───── DATA FOR ANALYSIS

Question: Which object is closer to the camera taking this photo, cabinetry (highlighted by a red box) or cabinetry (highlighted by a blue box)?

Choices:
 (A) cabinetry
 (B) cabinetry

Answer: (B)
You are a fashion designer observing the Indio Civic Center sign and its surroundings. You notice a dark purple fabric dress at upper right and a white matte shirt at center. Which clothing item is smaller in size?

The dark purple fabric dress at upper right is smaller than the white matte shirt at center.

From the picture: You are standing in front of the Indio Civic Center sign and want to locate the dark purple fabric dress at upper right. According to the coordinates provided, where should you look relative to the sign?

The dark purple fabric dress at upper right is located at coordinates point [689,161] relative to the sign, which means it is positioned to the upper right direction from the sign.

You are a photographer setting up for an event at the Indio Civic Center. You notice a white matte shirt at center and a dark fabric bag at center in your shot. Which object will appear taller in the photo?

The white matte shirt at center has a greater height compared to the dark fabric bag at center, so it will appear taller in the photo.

──────────

WORK TO COMPLETE: Please repeat the lines of the records above word for word, starting at the line that contains "You are a photographer" and ending with the last line of the records.

WORKED SOLUTION:
You are a photographer setting up for an event at the Indio Civic Center. You notice a white matte shirt at center and a dark fabric bag at center in your shot. Which object will appear taller in the photo?

The white matte shirt at center has a greater height compared to the dark fabric bag at center, so it will appear taller in the photo.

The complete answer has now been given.